Work item >> The records appear below. Report how many of their lines contain the word "counterclockwise", giving the number alone.

Task input >>
════════════════
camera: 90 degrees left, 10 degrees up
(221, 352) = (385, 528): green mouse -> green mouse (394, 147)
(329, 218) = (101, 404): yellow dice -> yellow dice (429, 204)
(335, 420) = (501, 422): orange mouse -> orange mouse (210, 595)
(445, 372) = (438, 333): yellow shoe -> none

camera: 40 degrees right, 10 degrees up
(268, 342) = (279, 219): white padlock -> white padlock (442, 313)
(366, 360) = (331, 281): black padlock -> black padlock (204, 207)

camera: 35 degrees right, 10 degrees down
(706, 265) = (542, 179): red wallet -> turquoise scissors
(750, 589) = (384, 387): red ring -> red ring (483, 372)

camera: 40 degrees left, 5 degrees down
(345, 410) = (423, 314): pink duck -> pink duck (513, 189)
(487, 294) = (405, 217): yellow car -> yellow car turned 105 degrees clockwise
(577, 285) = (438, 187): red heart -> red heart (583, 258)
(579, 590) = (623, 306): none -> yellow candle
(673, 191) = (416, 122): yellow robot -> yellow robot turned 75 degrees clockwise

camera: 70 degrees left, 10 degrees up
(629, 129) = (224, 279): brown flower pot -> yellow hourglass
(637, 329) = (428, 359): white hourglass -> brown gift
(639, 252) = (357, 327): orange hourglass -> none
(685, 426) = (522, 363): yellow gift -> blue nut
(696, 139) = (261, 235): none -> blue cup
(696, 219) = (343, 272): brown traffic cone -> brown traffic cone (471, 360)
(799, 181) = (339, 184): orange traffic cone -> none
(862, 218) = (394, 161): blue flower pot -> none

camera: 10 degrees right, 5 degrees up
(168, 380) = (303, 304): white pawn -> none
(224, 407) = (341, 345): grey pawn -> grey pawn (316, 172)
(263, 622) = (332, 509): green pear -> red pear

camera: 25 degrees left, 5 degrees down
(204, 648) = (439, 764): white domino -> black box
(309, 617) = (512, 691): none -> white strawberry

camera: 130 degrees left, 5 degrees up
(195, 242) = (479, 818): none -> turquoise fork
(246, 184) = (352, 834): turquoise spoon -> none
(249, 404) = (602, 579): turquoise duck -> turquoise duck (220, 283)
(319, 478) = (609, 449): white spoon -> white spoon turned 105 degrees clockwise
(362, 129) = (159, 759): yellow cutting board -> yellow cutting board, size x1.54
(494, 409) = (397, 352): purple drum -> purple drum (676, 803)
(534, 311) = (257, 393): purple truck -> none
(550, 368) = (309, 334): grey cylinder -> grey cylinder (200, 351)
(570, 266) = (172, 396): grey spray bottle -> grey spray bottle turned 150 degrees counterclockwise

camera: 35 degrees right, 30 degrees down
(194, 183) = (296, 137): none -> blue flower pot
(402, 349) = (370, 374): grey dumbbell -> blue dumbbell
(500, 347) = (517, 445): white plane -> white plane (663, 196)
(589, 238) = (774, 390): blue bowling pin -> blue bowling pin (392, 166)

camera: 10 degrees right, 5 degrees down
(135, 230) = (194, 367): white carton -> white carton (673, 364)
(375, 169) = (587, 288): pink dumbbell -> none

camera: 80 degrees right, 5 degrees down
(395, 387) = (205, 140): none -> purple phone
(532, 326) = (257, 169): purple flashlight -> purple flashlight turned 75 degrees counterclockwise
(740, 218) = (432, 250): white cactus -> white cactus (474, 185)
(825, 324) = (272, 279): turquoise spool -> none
════════════════
Answer >> 2